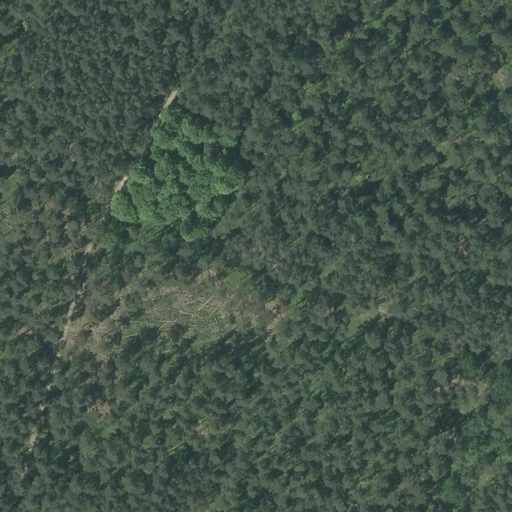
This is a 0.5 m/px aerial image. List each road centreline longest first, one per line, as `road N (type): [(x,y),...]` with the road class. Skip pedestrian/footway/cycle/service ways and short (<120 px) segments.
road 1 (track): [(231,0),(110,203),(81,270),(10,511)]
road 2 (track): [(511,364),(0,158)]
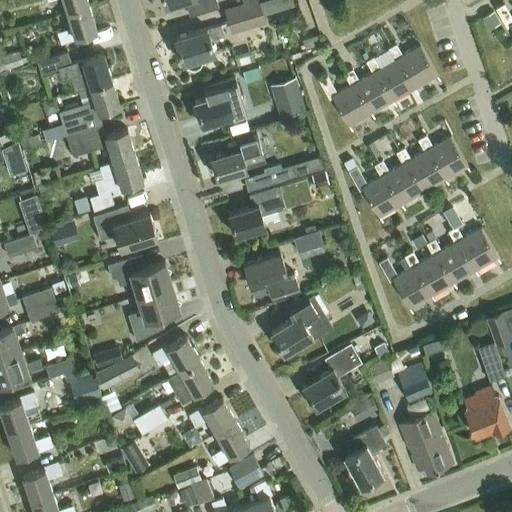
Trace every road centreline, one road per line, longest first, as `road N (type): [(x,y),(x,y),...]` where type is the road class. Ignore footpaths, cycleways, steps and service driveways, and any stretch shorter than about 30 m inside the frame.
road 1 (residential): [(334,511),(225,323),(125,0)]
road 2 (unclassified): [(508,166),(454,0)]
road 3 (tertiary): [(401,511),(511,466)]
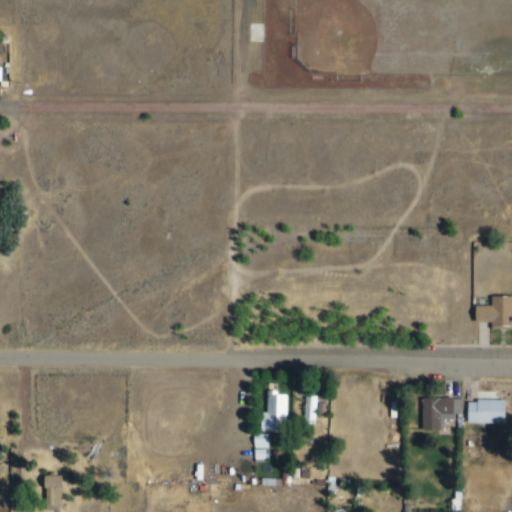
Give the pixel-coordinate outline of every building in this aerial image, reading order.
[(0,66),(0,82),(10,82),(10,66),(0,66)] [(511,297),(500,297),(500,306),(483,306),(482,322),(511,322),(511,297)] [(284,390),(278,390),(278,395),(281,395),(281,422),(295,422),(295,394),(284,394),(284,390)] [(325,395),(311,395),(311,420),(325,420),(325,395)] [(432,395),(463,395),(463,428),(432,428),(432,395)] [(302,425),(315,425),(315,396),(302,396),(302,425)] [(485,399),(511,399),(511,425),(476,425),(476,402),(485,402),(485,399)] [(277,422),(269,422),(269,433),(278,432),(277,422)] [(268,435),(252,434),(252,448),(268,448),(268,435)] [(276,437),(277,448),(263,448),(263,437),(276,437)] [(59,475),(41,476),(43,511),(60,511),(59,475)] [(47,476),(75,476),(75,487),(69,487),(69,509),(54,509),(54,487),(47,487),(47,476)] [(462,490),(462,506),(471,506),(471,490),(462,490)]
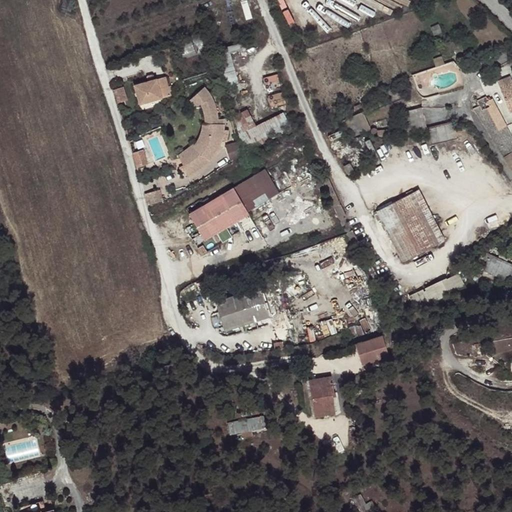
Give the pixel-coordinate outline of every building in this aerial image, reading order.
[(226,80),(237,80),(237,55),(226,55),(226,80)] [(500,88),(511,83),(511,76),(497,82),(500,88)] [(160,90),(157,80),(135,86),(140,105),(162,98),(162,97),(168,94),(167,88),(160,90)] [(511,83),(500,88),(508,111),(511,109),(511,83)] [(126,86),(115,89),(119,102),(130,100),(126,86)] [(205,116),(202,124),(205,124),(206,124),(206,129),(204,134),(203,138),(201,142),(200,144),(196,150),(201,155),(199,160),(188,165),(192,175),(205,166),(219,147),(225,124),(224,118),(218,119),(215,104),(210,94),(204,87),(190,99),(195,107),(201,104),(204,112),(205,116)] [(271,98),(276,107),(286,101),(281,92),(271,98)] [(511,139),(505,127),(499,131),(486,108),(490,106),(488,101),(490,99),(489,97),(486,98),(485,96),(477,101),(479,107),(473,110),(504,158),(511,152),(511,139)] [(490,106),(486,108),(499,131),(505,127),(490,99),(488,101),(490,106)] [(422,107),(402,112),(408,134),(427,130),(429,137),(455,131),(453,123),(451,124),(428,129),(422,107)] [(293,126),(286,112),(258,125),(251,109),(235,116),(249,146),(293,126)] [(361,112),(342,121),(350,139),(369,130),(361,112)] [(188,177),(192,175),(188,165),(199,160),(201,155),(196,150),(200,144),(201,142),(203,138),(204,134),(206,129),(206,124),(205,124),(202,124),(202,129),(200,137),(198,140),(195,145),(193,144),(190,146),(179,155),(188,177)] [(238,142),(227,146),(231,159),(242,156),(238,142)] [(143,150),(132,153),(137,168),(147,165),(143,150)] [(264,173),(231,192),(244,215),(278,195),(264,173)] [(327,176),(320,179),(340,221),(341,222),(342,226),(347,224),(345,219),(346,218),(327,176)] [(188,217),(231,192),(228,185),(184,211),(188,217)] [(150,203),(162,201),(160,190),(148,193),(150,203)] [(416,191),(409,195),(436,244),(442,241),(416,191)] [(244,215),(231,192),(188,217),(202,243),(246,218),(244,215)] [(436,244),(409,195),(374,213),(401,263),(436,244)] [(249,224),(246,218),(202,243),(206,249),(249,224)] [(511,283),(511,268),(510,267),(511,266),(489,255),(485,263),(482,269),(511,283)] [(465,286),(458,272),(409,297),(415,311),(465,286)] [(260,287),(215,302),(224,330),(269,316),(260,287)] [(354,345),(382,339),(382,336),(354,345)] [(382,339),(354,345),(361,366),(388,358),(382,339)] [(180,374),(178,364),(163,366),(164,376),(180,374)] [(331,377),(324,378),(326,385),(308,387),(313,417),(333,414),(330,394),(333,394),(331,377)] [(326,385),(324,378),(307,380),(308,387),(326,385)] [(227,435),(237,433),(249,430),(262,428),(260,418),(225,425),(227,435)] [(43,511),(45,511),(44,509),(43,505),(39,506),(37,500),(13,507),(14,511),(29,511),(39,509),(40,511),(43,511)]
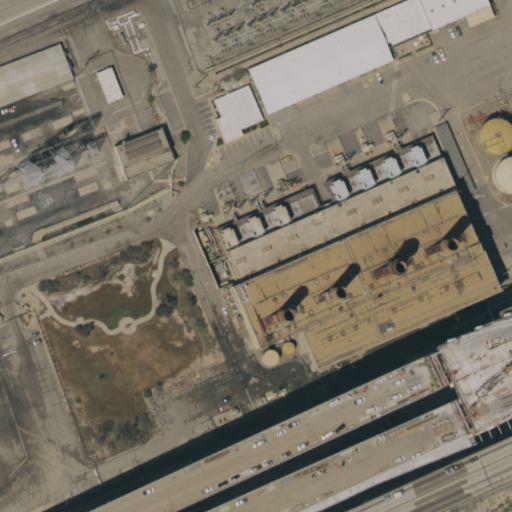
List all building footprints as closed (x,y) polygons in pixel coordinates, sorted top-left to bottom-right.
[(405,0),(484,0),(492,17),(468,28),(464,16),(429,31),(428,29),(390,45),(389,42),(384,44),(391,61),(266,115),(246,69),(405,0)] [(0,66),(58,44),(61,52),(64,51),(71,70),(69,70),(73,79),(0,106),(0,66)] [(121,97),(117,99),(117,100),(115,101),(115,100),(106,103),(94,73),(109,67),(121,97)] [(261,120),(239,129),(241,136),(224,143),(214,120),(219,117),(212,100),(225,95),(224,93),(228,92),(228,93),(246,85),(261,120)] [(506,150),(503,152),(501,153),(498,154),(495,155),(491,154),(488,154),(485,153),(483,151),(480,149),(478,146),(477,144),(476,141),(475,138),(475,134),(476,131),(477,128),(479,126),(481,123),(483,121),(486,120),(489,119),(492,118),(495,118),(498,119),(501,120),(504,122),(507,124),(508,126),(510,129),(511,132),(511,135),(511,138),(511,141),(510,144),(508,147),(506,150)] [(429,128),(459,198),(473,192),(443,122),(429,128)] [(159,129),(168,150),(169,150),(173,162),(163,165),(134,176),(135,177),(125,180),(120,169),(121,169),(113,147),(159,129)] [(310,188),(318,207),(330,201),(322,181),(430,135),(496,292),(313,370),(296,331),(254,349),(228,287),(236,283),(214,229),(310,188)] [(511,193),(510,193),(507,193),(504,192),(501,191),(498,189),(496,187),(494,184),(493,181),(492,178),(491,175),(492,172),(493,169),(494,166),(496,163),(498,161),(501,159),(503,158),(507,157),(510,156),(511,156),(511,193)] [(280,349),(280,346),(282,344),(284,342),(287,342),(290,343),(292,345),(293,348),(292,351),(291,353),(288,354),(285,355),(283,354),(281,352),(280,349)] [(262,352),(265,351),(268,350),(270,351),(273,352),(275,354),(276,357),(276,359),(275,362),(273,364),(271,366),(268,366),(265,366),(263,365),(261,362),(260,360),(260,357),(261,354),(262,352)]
---
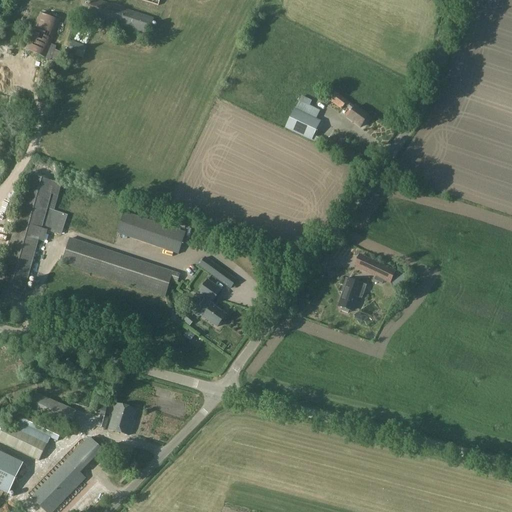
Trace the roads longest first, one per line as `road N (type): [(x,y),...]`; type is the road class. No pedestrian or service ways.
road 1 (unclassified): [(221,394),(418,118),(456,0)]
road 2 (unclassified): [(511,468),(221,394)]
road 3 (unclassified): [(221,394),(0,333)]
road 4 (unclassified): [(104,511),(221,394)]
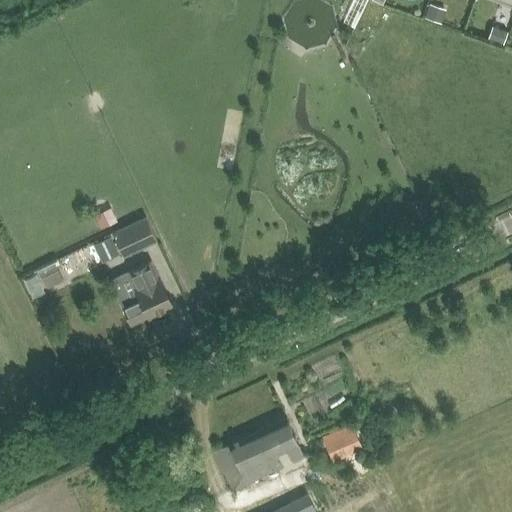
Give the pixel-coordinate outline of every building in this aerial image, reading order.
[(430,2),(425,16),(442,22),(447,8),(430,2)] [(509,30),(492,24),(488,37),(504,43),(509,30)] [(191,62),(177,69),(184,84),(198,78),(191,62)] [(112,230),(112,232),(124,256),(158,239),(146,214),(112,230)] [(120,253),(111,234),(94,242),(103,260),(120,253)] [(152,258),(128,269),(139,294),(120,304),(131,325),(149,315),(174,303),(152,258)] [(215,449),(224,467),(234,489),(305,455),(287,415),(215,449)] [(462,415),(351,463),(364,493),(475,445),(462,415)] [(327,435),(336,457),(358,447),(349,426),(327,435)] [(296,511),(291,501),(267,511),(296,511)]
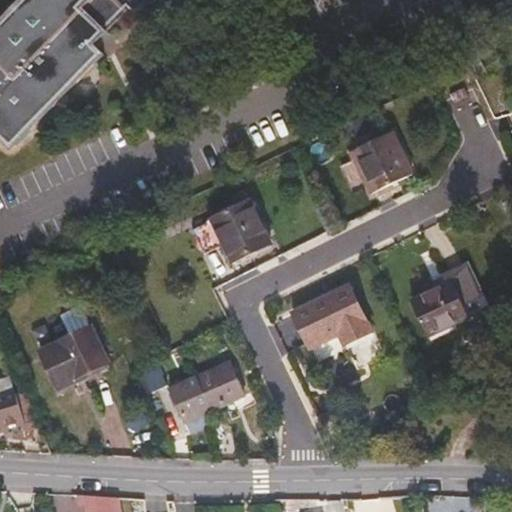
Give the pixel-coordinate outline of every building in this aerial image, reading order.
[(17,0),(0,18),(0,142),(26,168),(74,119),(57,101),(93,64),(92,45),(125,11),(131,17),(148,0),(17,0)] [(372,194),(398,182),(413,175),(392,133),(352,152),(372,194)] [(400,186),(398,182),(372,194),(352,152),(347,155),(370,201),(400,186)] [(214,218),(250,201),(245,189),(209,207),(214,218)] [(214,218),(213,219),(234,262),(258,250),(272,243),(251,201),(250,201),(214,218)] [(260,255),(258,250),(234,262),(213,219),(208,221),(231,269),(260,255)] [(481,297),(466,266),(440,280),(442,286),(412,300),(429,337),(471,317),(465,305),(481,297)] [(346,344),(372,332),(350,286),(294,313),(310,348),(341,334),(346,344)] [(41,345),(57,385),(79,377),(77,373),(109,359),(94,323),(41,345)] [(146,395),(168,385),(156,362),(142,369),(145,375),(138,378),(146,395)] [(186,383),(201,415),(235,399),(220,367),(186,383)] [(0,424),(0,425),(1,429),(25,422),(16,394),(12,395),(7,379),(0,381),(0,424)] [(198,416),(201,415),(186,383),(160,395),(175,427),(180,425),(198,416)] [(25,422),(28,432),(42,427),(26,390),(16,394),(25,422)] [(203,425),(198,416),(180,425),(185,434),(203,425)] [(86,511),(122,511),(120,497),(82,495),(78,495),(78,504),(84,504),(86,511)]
==
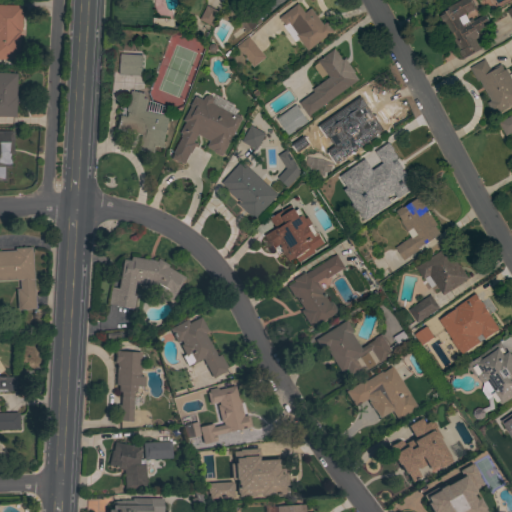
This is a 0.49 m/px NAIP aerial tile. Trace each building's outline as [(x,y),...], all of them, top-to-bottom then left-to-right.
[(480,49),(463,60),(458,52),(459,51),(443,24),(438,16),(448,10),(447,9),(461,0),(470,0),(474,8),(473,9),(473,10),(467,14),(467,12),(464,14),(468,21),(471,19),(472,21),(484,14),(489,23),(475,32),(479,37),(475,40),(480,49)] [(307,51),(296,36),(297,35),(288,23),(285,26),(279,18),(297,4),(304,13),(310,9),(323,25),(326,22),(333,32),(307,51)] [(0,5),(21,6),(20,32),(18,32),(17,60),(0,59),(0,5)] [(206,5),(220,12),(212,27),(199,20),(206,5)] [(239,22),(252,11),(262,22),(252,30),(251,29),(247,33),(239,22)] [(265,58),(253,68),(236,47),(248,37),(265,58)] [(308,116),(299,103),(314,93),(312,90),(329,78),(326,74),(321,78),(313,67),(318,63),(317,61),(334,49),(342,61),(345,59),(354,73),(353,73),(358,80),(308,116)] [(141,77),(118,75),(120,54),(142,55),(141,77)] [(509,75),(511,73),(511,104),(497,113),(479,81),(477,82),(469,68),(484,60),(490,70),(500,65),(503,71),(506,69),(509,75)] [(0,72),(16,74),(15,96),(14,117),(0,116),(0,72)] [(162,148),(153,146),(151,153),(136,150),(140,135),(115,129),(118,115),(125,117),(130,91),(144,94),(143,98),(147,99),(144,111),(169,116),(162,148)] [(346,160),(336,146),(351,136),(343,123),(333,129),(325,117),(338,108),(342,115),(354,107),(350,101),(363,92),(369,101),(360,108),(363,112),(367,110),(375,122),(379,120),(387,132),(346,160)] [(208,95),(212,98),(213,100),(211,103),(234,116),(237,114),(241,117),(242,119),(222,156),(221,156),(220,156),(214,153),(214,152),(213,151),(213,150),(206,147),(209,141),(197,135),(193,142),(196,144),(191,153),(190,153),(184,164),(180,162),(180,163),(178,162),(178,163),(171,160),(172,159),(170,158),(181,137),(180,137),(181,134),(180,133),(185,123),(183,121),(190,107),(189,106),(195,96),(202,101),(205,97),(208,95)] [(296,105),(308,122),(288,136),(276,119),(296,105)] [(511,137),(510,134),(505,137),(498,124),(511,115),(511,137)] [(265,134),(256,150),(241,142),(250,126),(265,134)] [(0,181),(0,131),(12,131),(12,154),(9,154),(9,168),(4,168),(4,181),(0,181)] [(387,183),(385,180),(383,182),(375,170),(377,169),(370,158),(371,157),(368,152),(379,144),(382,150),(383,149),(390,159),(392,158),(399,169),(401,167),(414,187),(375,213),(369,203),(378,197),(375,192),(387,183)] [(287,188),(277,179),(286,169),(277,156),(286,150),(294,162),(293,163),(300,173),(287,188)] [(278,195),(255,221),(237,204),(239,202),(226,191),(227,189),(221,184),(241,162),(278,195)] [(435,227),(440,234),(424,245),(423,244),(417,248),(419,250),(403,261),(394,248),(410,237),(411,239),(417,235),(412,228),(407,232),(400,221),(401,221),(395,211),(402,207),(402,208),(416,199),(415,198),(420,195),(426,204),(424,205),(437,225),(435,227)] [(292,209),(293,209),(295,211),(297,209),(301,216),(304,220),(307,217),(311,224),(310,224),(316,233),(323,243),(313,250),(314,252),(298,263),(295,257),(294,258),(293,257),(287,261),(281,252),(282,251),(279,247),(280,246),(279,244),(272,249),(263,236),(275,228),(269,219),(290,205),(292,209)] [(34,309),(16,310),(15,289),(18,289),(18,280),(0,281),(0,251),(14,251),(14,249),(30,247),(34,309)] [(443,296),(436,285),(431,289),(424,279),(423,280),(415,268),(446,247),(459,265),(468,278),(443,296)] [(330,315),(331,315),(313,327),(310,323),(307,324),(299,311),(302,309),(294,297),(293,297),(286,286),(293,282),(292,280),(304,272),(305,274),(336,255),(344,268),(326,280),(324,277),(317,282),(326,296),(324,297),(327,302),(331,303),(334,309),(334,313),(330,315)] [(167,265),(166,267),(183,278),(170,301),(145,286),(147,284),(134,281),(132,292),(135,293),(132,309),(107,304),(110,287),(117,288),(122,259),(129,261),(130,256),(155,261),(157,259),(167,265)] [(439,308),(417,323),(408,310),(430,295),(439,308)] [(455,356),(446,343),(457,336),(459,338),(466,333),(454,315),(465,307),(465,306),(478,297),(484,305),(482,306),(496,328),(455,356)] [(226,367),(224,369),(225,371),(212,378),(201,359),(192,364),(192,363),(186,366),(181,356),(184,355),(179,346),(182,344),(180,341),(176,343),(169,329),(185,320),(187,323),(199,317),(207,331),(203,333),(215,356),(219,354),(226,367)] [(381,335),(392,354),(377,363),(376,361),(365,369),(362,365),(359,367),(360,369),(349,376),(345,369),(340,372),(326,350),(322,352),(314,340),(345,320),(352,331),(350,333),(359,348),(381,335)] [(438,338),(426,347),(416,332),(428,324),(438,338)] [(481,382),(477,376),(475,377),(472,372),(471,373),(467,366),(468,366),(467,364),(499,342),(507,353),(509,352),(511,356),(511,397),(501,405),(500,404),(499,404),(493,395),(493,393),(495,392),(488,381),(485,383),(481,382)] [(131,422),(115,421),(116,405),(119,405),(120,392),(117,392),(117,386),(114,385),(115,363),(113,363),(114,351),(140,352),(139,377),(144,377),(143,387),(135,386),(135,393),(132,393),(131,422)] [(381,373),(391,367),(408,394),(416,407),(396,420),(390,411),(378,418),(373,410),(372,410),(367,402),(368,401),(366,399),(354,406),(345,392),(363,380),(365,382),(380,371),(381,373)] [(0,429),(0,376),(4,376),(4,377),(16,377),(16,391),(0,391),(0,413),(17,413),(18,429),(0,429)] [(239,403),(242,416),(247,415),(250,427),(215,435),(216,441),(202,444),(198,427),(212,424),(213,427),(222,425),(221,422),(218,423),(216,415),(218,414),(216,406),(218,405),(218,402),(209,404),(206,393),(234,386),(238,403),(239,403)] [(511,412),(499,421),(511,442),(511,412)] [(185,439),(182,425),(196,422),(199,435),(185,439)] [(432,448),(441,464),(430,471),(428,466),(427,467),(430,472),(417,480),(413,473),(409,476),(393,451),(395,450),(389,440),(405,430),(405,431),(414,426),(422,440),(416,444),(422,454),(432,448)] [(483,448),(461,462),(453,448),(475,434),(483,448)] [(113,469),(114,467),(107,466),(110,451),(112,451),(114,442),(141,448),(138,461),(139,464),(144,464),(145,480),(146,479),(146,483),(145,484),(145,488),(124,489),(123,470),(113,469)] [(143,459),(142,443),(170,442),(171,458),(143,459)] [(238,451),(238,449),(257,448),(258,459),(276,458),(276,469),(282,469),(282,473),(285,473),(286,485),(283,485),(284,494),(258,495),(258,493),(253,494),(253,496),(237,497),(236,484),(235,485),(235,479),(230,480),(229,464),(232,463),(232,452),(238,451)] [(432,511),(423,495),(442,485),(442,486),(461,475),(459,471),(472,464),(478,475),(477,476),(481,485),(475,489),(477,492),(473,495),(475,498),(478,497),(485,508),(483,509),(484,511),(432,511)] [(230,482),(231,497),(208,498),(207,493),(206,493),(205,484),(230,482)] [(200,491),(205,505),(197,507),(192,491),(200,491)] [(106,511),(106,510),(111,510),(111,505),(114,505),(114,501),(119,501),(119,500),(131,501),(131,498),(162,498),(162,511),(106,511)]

Problem to solve:
Rewrite the records from the line containing "This is a 0.5" to the line containing "road 1 (track): [(231,0),(110,203),(81,270),(10,511)]" as a numbered list, with blank lines omitted.

Reply to the exercise:
1. This is a 0.5 m/px aerial image. List each road centreline longest first, one per line, as `road N (type): [(x,y),...]` with the road class. Skip pedestrian/footway/cycle/service ways and short (<120 px) segments.
2. road 1 (track): [(231,0),(110,203),(81,270),(10,511)]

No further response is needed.